EXERCISE INPUTS>
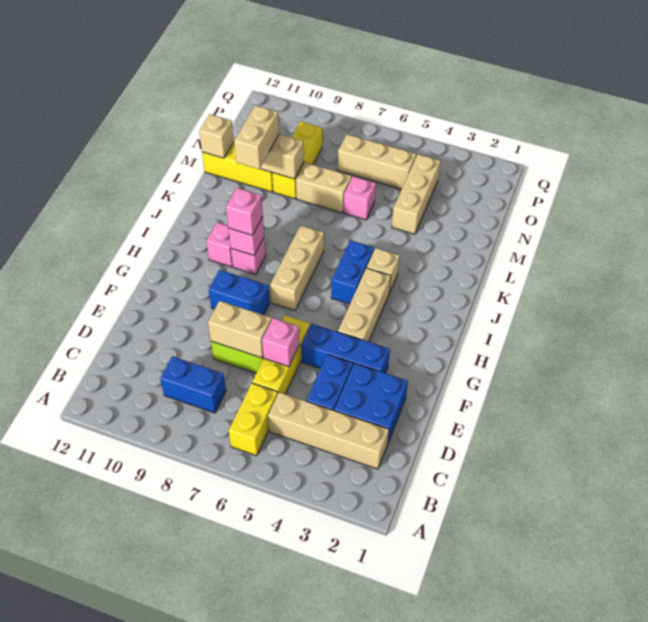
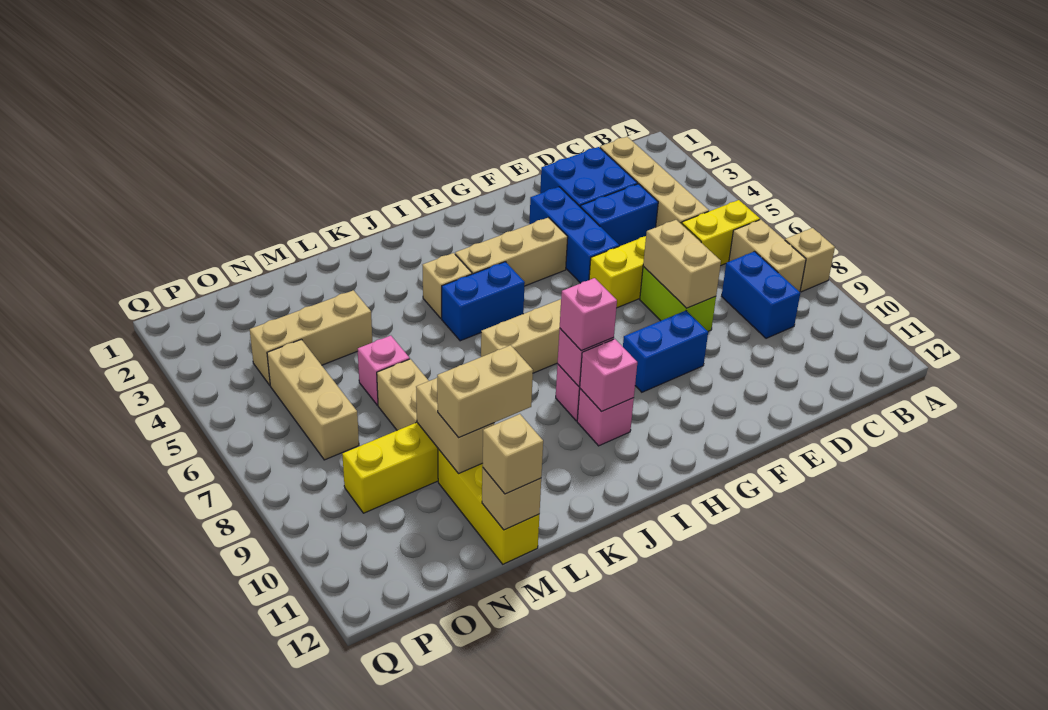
none -> tan 1x1 brick [785,228,835,292]
none -> tan 1x2 brick [729,220,806,292]
pink 1x1 brick [262,318,299,367] -> pink 1x1 brick moved to [579,339,637,411]
blue 1x2 brick [209,270,270,315] -> blue 1x2 brick turned to [623,311,708,392]
none -> tan 1x1 brick [482,414,543,494]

REQUIRED ACTION>
Where a line in the listing above includes the string "none", copy that line.

RESULT>
none -> tan 1x1 brick [785,228,835,292]
none -> tan 1x2 brick [729,220,806,292]
none -> tan 1x1 brick [482,414,543,494]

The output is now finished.